## The input

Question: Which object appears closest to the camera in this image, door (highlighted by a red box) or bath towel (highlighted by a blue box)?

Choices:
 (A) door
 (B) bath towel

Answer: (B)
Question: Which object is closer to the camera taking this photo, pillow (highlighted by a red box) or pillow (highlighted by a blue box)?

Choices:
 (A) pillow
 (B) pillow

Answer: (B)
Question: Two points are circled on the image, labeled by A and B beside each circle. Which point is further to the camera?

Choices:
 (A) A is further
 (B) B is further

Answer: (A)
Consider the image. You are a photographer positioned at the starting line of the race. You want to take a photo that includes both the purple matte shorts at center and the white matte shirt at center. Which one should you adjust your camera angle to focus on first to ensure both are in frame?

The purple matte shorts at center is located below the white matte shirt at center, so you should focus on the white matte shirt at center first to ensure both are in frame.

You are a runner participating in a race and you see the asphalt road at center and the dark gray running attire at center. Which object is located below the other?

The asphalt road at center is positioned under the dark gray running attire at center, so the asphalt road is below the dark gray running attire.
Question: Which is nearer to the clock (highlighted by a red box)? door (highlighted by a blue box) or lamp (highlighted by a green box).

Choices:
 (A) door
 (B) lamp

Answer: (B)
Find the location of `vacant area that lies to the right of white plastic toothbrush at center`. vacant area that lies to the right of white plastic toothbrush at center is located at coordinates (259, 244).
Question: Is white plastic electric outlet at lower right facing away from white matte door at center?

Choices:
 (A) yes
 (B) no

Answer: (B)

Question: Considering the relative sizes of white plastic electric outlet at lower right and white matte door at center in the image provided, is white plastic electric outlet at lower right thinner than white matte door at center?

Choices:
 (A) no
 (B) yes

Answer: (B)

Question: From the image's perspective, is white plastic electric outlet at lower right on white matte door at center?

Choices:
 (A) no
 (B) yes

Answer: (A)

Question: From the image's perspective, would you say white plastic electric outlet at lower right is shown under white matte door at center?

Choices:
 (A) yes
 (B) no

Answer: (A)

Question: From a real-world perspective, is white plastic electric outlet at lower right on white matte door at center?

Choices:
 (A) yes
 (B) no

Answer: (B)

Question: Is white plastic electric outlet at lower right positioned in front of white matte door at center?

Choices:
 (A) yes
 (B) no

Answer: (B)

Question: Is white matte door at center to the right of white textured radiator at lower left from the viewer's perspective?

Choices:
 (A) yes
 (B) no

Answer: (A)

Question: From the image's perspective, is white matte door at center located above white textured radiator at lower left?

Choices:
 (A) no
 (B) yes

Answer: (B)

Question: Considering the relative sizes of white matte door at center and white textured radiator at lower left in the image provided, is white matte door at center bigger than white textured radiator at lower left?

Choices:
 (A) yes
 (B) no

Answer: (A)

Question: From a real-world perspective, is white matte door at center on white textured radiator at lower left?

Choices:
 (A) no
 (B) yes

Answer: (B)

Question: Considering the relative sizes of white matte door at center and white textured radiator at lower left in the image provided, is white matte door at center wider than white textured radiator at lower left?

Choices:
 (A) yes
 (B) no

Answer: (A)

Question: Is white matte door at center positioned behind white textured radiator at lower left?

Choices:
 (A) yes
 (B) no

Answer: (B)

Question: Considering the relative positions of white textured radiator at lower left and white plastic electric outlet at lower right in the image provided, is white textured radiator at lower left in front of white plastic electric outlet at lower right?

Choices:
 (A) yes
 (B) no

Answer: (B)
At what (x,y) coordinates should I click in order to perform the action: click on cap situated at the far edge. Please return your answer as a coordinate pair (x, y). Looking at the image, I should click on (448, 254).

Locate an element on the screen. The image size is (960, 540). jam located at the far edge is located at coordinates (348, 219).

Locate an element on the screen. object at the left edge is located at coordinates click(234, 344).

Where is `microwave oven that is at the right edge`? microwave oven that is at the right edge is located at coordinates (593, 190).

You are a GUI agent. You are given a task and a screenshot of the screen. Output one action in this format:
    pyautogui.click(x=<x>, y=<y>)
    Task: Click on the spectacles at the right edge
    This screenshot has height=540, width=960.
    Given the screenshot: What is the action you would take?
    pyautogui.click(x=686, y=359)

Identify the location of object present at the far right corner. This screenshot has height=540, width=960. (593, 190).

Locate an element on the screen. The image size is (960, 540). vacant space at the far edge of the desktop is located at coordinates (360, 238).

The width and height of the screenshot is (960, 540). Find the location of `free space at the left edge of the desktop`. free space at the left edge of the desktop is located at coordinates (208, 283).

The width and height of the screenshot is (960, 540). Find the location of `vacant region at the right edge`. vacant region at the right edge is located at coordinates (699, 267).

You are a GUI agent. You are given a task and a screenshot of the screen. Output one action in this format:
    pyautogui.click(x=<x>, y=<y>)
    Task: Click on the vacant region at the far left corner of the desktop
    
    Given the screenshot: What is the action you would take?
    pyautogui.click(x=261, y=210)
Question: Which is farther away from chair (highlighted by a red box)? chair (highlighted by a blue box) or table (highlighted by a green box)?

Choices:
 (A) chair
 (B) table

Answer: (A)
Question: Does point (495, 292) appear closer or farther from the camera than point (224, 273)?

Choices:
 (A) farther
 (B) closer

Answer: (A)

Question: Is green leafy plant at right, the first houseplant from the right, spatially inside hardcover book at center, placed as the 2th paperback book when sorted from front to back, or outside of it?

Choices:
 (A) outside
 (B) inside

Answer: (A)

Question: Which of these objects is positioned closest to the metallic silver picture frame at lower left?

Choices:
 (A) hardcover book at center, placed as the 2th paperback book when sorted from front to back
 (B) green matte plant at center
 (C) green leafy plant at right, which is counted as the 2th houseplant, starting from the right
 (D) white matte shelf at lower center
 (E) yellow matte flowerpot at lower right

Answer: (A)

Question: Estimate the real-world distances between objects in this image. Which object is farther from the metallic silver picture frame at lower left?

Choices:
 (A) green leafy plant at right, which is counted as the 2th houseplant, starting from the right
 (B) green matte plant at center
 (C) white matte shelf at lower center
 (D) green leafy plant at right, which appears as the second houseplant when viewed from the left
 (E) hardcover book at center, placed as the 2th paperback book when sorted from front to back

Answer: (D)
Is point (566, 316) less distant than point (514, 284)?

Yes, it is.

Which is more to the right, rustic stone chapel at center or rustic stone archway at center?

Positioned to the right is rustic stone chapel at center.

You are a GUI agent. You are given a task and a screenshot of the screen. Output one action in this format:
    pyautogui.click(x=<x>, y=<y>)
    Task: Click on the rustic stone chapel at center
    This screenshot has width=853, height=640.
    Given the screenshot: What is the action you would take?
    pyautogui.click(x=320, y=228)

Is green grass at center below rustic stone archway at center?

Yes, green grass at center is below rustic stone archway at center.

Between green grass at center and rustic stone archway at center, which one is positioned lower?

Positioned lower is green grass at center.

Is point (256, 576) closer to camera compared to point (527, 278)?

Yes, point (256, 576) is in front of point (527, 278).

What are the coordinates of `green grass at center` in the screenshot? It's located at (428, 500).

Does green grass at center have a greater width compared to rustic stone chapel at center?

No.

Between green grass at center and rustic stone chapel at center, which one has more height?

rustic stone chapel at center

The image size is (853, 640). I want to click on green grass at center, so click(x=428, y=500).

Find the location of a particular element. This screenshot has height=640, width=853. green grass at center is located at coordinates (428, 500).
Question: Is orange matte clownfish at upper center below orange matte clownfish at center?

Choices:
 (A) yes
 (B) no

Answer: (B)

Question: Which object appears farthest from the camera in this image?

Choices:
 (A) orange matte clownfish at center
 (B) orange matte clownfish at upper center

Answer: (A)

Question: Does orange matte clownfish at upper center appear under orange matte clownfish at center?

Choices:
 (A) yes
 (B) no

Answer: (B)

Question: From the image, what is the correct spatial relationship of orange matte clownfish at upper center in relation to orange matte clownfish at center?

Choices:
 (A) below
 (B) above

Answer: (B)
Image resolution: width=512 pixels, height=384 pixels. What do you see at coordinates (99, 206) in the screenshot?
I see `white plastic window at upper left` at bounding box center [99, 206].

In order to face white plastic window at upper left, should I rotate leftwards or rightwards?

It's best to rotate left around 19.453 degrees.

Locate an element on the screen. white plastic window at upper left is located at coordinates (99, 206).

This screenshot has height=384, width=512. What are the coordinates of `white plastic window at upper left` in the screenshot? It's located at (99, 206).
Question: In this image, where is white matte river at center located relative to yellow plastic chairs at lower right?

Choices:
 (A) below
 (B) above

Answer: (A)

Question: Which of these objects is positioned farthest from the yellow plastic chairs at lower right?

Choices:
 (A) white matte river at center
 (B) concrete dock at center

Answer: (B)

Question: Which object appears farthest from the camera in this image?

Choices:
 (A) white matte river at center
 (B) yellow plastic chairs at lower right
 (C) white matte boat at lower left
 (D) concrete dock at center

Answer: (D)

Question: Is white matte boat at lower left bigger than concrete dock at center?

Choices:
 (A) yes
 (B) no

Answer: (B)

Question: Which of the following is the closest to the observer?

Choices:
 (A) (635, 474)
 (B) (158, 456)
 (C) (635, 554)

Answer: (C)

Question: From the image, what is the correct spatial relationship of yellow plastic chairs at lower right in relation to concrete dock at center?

## Aim of the exercise
Recast the lines from the one with "Is green grass at center below" to the one with "Is point (256, 576)" as a Markdown table with the columns Number and Line, skipping blank lines.

## Exercise solution
| Number | Line |
|---|---|
| 1 | Is green grass at center below rustic stone archway at center? |
| 2 | Yes, green grass at center is below rustic stone archway at center. |
| 3 | Between green grass at center and rustic stone archway at center, which one is positioned lower? |
| 4 | Positioned lower is green grass at center. |
| 5 | Is point (256, 576) closer to camera compared to point (527, 278)? |